───── Data for processing ─────

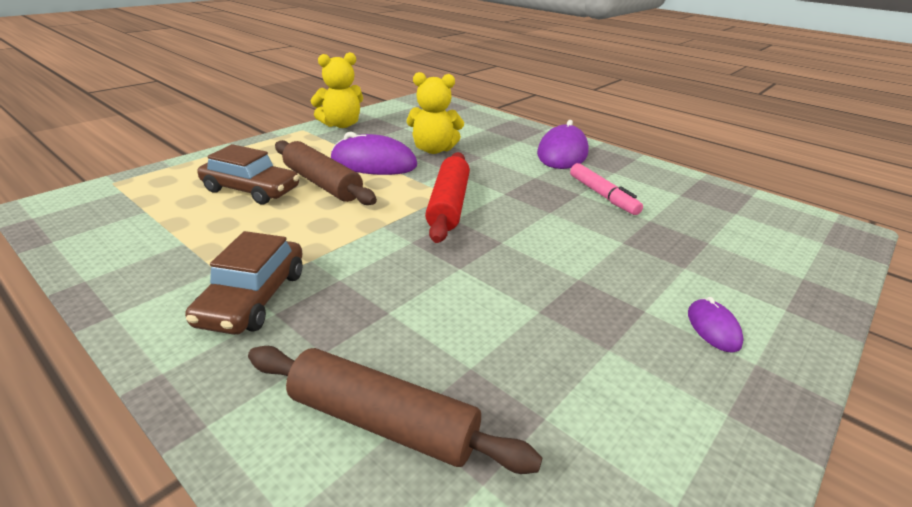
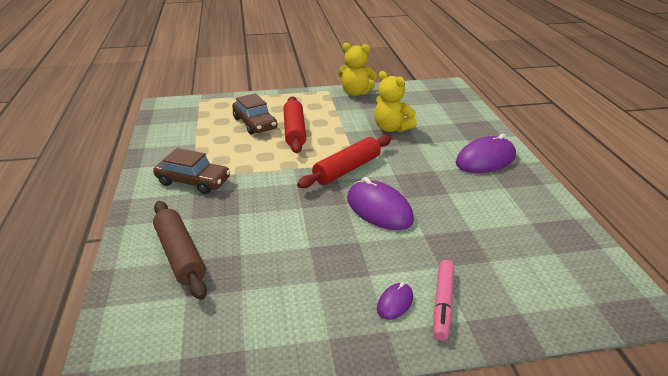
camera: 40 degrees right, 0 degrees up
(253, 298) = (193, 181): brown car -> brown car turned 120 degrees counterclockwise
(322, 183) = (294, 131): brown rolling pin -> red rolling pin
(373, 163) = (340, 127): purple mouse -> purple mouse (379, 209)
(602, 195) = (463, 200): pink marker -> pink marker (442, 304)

─────
───── Data for processing ─────

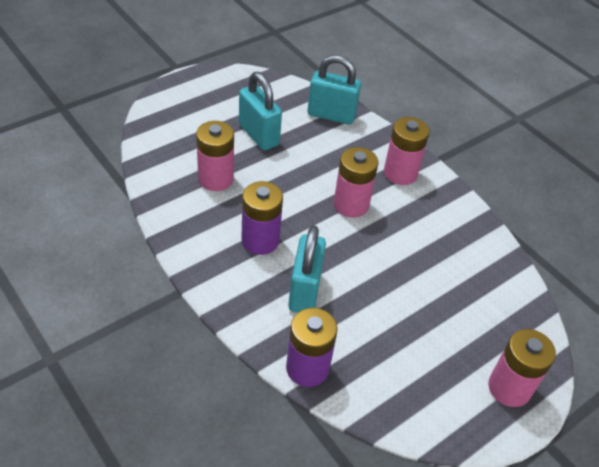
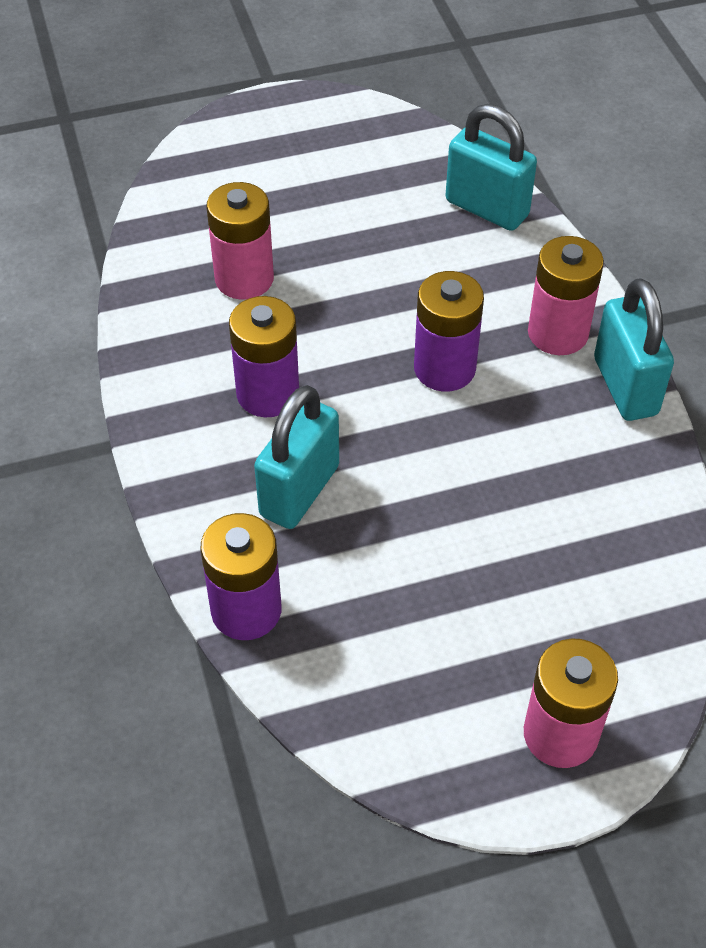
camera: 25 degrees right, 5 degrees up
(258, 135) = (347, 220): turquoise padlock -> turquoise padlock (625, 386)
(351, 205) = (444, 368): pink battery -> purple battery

─────
───── Data for processing ─────

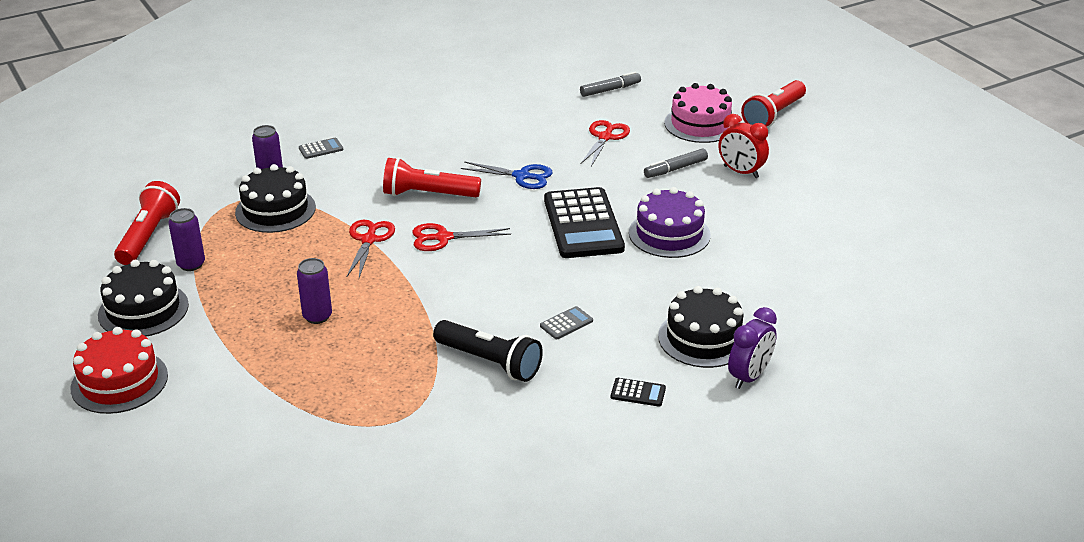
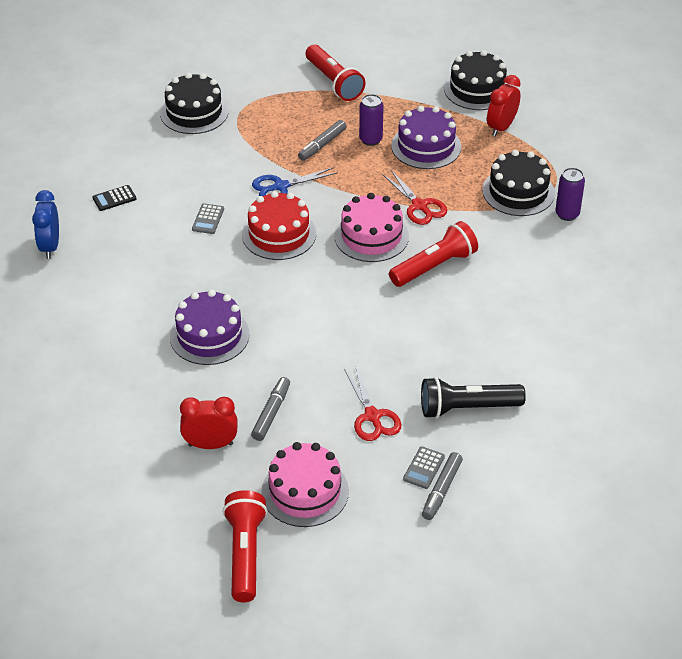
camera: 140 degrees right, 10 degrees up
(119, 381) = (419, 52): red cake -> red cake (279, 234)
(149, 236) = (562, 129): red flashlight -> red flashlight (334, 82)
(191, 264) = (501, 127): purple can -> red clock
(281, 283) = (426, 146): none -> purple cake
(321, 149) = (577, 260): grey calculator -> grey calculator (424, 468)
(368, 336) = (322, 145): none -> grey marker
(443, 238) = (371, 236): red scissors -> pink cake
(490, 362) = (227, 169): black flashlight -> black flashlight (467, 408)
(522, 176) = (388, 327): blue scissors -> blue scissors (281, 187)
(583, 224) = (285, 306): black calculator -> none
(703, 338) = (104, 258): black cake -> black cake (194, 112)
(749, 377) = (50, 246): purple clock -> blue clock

─────

The task
Beginning with the line that has "(253, 298) = (193, 181): brown" and ending with the line that has "(602, 195) = (463, 200): pink", set down the lines above exactly and include no others.

Exercise solution
(253, 298) = (193, 181): brown car -> brown car turned 120 degrees counterclockwise
(322, 183) = (294, 131): brown rolling pin -> red rolling pin
(373, 163) = (340, 127): purple mouse -> purple mouse (379, 209)
(602, 195) = (463, 200): pink marker -> pink marker (442, 304)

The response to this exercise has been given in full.